▶ **Provided records**:
::::::::::

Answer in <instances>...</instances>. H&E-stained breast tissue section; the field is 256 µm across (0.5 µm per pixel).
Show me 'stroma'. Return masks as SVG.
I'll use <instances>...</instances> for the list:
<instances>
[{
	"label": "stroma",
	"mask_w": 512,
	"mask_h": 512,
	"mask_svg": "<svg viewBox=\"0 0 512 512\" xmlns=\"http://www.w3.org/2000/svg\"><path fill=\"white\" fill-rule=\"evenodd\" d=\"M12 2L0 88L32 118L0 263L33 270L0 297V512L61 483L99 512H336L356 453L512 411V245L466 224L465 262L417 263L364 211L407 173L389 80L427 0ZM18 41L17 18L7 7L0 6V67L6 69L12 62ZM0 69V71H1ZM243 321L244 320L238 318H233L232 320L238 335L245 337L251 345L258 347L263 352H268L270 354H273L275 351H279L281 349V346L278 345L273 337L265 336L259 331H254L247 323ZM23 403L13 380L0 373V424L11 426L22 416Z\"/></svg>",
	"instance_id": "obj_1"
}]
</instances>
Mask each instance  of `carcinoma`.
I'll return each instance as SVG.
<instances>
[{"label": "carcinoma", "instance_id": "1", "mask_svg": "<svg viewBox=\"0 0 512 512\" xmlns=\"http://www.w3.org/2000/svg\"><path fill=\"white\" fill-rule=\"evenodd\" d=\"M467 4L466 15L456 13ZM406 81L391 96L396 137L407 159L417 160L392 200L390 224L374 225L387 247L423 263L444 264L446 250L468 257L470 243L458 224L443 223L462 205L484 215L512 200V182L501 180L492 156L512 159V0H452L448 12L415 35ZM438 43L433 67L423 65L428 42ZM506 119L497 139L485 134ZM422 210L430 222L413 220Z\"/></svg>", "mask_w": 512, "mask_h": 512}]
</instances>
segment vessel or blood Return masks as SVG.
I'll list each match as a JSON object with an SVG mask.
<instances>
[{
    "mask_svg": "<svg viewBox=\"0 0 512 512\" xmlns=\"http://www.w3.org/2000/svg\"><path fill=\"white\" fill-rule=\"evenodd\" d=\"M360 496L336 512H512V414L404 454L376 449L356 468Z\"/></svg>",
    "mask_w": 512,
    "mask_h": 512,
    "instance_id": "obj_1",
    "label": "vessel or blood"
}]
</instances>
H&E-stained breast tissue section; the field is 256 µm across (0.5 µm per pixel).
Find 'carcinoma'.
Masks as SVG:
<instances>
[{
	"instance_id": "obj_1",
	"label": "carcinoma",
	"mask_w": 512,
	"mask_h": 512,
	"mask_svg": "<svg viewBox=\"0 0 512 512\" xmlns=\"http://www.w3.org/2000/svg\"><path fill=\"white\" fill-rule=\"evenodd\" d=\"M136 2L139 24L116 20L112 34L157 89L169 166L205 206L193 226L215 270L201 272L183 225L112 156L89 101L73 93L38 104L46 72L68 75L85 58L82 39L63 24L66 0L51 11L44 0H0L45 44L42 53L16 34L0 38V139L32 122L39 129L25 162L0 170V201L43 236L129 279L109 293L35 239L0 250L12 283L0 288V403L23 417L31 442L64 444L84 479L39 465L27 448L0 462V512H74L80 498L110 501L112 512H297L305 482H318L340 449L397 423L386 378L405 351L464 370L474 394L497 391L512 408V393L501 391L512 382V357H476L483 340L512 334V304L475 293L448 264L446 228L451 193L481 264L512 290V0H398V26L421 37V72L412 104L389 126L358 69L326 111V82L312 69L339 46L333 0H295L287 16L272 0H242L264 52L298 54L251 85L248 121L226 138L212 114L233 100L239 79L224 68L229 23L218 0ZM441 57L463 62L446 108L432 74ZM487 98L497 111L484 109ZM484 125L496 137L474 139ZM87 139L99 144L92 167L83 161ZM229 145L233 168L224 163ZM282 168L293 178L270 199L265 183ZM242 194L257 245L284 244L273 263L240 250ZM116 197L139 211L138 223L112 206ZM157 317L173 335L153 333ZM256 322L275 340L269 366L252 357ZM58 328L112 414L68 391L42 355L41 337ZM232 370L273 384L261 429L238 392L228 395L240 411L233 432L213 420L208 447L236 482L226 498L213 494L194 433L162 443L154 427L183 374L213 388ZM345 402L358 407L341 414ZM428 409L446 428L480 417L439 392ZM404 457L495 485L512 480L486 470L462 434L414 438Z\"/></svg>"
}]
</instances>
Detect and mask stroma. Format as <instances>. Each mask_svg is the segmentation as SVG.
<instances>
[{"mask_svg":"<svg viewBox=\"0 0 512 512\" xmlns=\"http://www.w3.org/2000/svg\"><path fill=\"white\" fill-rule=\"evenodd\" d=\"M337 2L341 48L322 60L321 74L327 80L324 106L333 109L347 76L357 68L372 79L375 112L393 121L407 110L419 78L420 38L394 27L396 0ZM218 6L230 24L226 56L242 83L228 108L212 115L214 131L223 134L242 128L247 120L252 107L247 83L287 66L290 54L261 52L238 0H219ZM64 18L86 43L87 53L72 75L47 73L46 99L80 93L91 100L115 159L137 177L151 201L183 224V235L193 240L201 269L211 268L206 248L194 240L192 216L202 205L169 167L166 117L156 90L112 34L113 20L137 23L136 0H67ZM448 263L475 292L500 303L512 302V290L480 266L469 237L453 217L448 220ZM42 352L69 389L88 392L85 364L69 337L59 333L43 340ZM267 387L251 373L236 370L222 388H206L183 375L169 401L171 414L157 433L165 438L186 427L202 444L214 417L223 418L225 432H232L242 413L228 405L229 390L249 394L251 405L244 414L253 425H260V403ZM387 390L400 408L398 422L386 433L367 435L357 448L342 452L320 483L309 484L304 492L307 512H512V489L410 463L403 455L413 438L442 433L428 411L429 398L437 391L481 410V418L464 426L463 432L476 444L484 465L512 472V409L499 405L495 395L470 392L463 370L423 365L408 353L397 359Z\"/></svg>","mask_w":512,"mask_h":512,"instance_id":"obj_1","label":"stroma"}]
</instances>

::::::::::

▶ **Problem requirements**:
Extract the listing in its entirety, matching it exactly.

▶ **Written reply**:
Answer in <instances>...</instances>. H&E-stained breast tissue section; the field is 256 µm across (0.5 µm per pixel).
Show me 'stroma'. Return masks as SVG.
I'll use <instances>...</instances> for the list:
<instances>
[{
	"label": "stroma",
	"mask_w": 512,
	"mask_h": 512,
	"mask_svg": "<svg viewBox=\"0 0 512 512\" xmlns=\"http://www.w3.org/2000/svg\"><path fill=\"white\" fill-rule=\"evenodd\" d=\"M12 2L0 88L32 118L0 263L33 270L0 297V512L61 483L99 512H336L356 453L512 411V245L466 224L465 262L417 263L364 211L407 173L389 80L427 0ZM18 41L17 18L7 7L0 6V67L6 69L12 62ZM0 69V71H1ZM243 321L244 320L238 318H233L232 320L238 335L245 337L251 345L258 347L263 352H268L270 354H273L275 351H279L281 349V346L278 345L273 337L265 336L259 331H254L247 323ZM23 403L13 380L0 373V424L11 426L22 416Z\"/></svg>",
	"instance_id": "obj_1"
}]
</instances>
Mask each instance  of `carcinoma`.
I'll return each instance as SVG.
<instances>
[{"label": "carcinoma", "instance_id": "1", "mask_svg": "<svg viewBox=\"0 0 512 512\" xmlns=\"http://www.w3.org/2000/svg\"><path fill=\"white\" fill-rule=\"evenodd\" d=\"M467 4L466 15L456 13ZM406 81L391 96L396 137L407 159L417 160L392 200L390 224L374 225L387 247L423 263L444 264L446 250L468 257L470 243L458 224L443 223L462 205L484 215L512 200V182L501 180L492 156L512 159V0H452L448 12L415 35ZM438 43L433 67L423 65L428 42ZM506 119L497 139L485 134ZM422 210L430 222L413 220Z\"/></svg>", "mask_w": 512, "mask_h": 512}]
</instances>
segment vessel or blood Return masks as SVG.
I'll list each match as a JSON object with an SVG mask.
<instances>
[{
    "mask_svg": "<svg viewBox=\"0 0 512 512\" xmlns=\"http://www.w3.org/2000/svg\"><path fill=\"white\" fill-rule=\"evenodd\" d=\"M360 496L336 512H512V414L404 454L376 449L356 468Z\"/></svg>",
    "mask_w": 512,
    "mask_h": 512,
    "instance_id": "obj_1",
    "label": "vessel or blood"
}]
</instances>
H&E-stained breast tissue section; the field is 256 µm across (0.5 µm per pixel).
Find 'carcinoma'.
Masks as SVG:
<instances>
[{
	"instance_id": "obj_1",
	"label": "carcinoma",
	"mask_w": 512,
	"mask_h": 512,
	"mask_svg": "<svg viewBox=\"0 0 512 512\" xmlns=\"http://www.w3.org/2000/svg\"><path fill=\"white\" fill-rule=\"evenodd\" d=\"M136 2L139 24L116 20L112 34L157 89L169 166L205 206L193 226L215 270L201 272L183 225L112 156L89 101L73 93L38 104L46 72L68 75L85 58L82 39L63 24L66 0L51 11L44 0H0L45 44L42 53L16 34L0 38V139L32 122L39 129L25 162L0 170V201L43 236L129 279L109 293L35 239L0 250L12 283L0 288V403L23 417L31 442L64 444L84 479L39 465L27 448L0 462V512H74L80 498L110 501L112 512H297L305 482H318L340 449L397 423L386 378L405 351L464 370L474 394L497 391L512 408V393L501 391L512 382V357H476L483 340L512 334V304L475 293L448 264L446 228L451 193L481 264L512 290V0H398V26L421 37V72L412 104L389 126L358 69L326 111V82L312 69L339 46L333 0H295L287 16L272 0H242L264 52L298 54L251 85L248 121L226 138L212 114L233 100L239 79L224 68L229 23L218 0ZM441 57L463 62L446 108L432 74ZM487 98L497 111L484 109ZM484 125L496 137L474 139ZM87 139L99 144L92 167L83 161ZM229 145L233 168L224 163ZM282 168L293 178L270 199L265 183ZM242 194L257 245L284 244L273 263L240 250ZM116 197L139 211L138 223L112 206ZM157 317L173 335L153 333ZM256 322L275 340L269 366L252 357ZM58 328L112 414L68 391L42 355L41 337ZM232 370L273 384L261 429L238 392L228 395L240 411L233 432L213 420L208 447L236 482L226 498L213 494L194 433L162 443L154 427L183 374L213 388ZM345 402L358 407L341 414ZM428 409L446 428L480 417L439 392ZM404 457L495 485L512 480L486 470L462 434L414 438Z\"/></svg>"
}]
</instances>
Detect and mask stroma. Format as <instances>. Each mask_svg is the segmentation as SVG.
<instances>
[{"mask_svg":"<svg viewBox=\"0 0 512 512\" xmlns=\"http://www.w3.org/2000/svg\"><path fill=\"white\" fill-rule=\"evenodd\" d=\"M337 2L341 48L322 60L321 74L327 80L324 106L333 109L347 76L357 68L372 79L375 112L393 121L407 110L419 78L420 38L394 27L396 0ZM218 6L230 24L226 56L242 83L228 108L212 115L214 131L223 134L242 128L247 120L252 107L247 83L287 66L290 54L261 52L238 0H219ZM64 18L86 43L87 53L72 75L47 73L46 99L80 93L91 100L115 159L137 177L151 201L183 224V235L193 240L201 269L211 268L206 248L194 240L192 216L202 205L169 167L166 117L156 90L112 34L113 20L137 23L136 0H67ZM448 263L475 292L500 303L512 302V290L480 266L469 237L453 217L448 220ZM42 352L69 389L88 392L85 364L69 337L59 333L43 340ZM267 387L251 373L236 370L222 388H206L183 375L169 401L171 414L157 433L165 438L186 427L202 444L214 417L223 418L225 432H232L242 413L228 405L229 390L249 394L251 405L244 414L253 425H260V403ZM387 390L400 408L398 422L386 433L367 435L357 448L342 452L320 483L309 484L304 492L307 512H512V489L410 463L403 455L413 438L442 433L428 411L429 398L437 391L481 410V418L464 426L463 432L476 444L484 465L512 472V409L499 405L495 395L470 392L463 370L423 365L408 353L397 359Z\"/></svg>","mask_w":512,"mask_h":512,"instance_id":"obj_1","label":"stroma"}]
</instances>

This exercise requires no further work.